◆ What the task asks: Scan the listing for the word "white", and copy out each line where it is found.

◆ Records to process:
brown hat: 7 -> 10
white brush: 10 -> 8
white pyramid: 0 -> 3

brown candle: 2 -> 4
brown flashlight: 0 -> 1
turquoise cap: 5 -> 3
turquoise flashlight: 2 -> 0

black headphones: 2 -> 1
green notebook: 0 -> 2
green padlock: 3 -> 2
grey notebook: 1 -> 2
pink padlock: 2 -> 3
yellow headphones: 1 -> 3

--

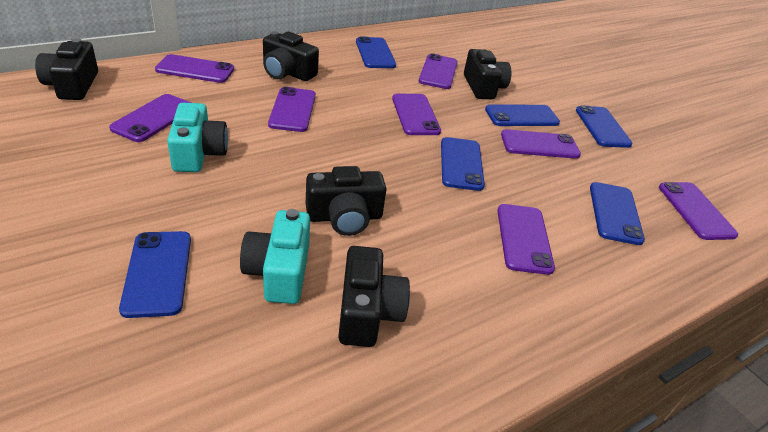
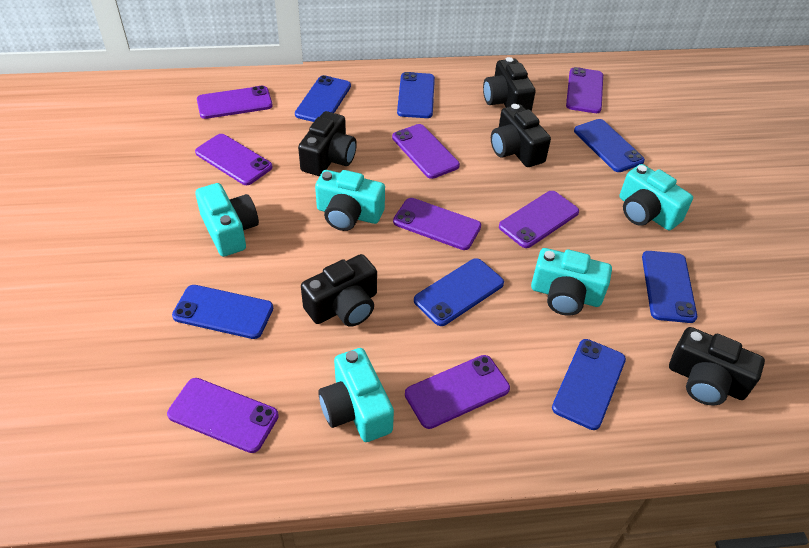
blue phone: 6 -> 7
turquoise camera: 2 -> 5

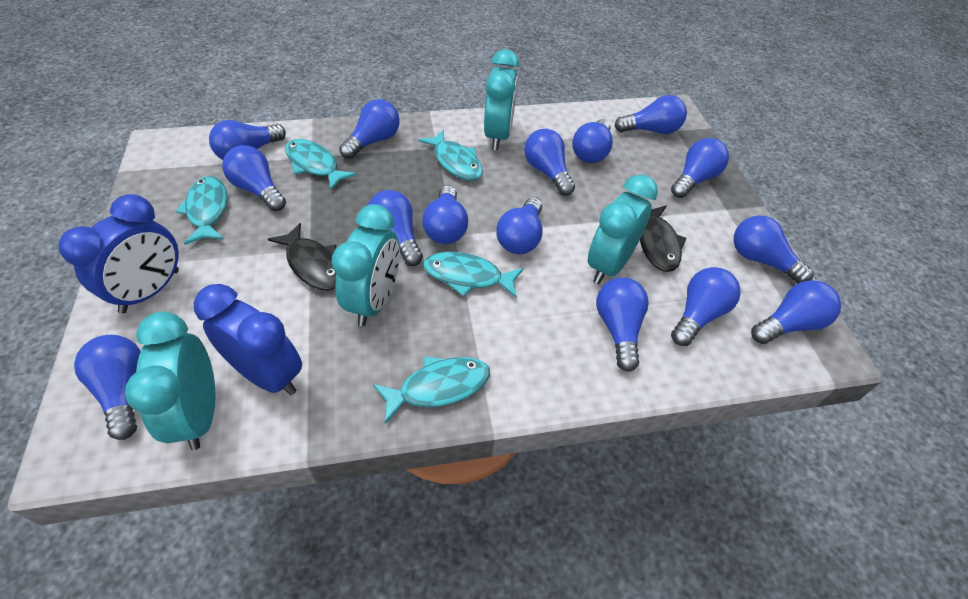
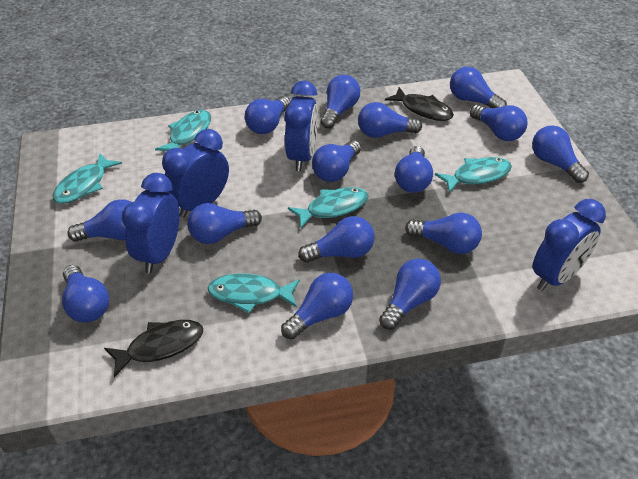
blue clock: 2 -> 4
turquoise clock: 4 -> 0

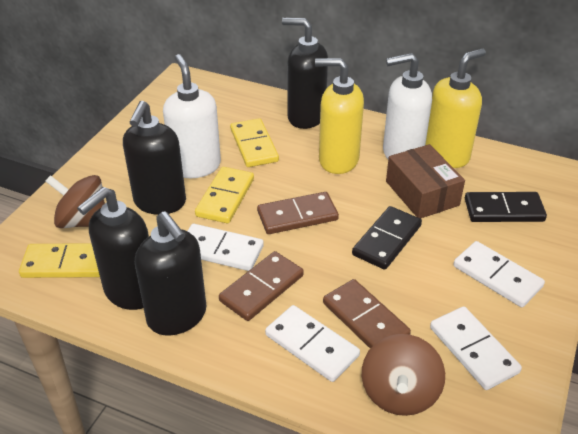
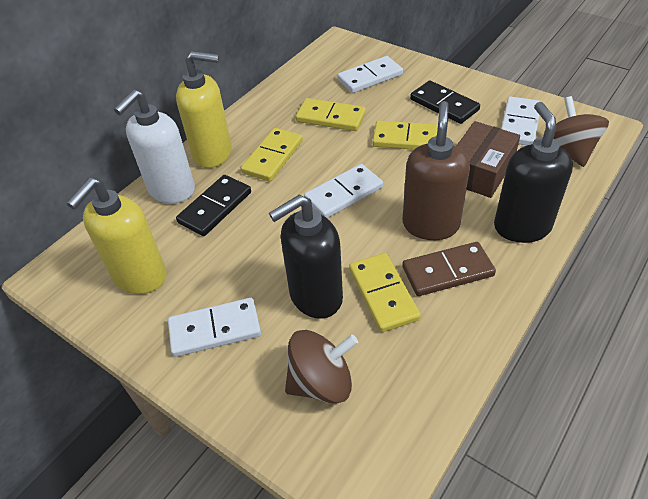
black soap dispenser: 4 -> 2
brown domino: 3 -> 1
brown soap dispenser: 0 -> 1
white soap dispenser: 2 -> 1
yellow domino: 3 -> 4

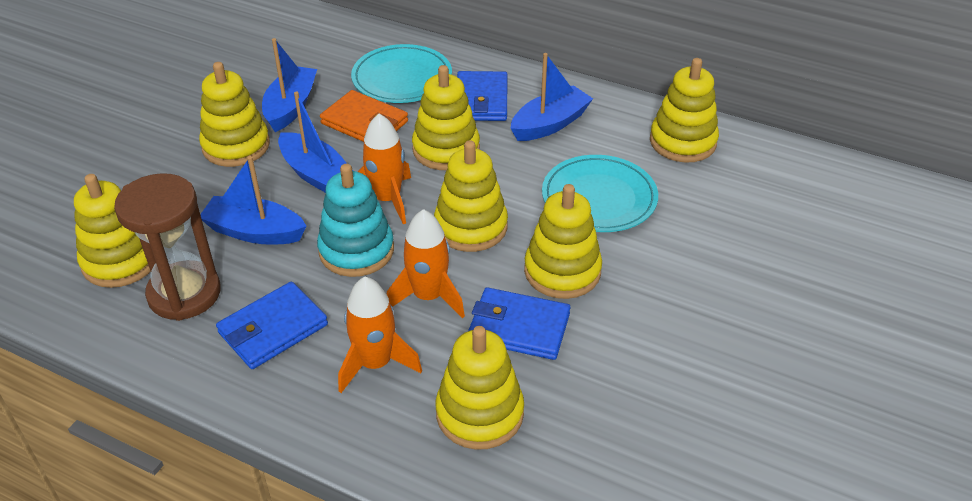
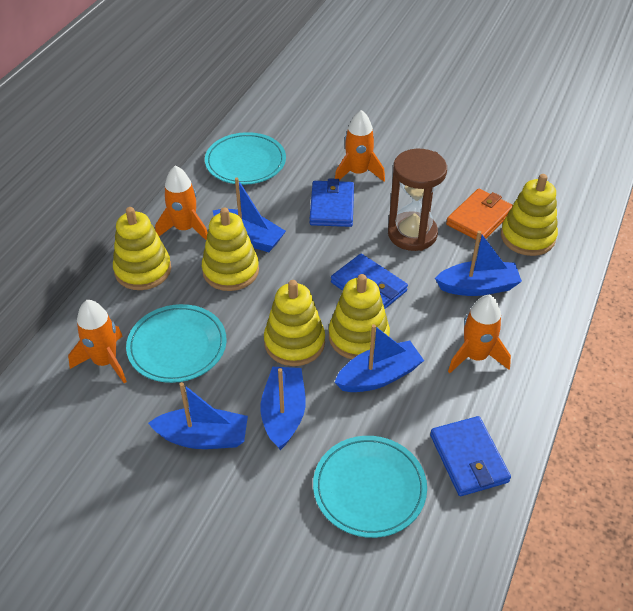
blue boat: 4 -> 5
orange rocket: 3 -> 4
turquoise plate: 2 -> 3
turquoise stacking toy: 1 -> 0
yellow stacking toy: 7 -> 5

--

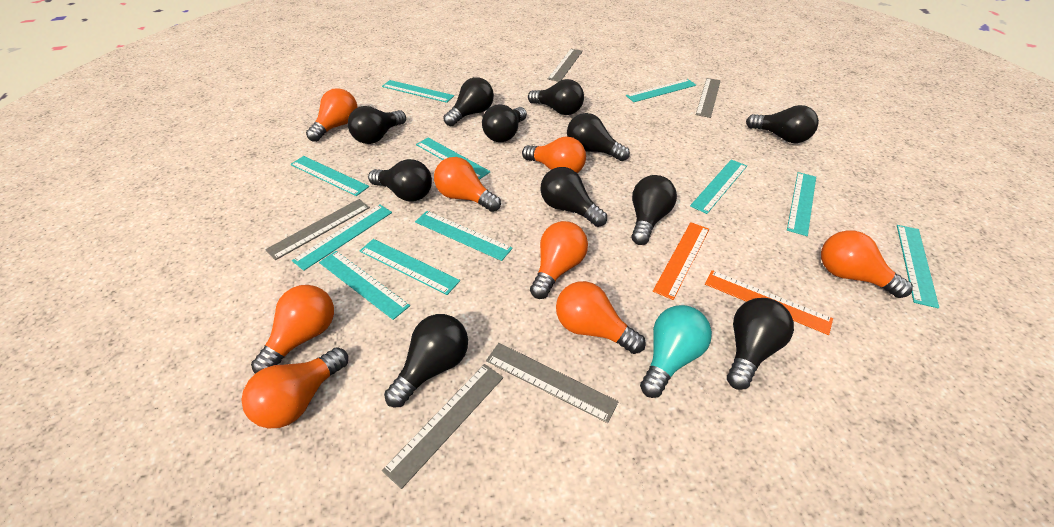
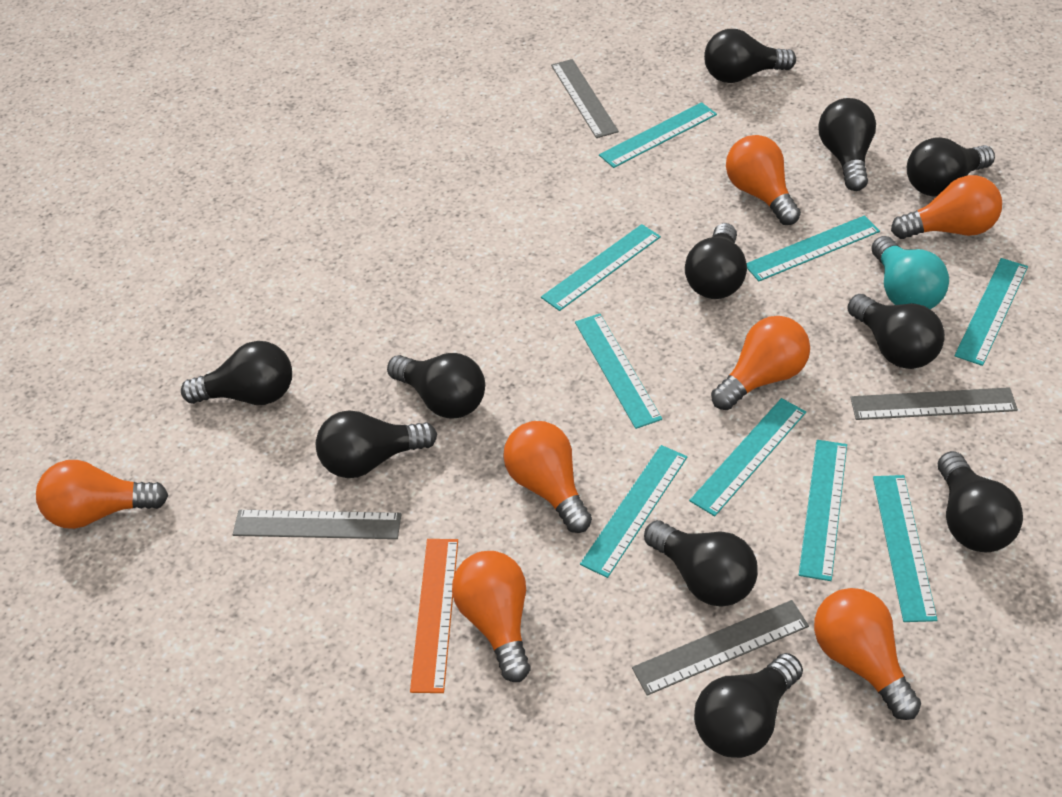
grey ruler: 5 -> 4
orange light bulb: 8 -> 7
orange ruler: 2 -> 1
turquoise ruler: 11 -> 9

◆ Output for this exercise:
white brush: 10 -> 8
white pyramid: 0 -> 3
white soap dispenser: 2 -> 1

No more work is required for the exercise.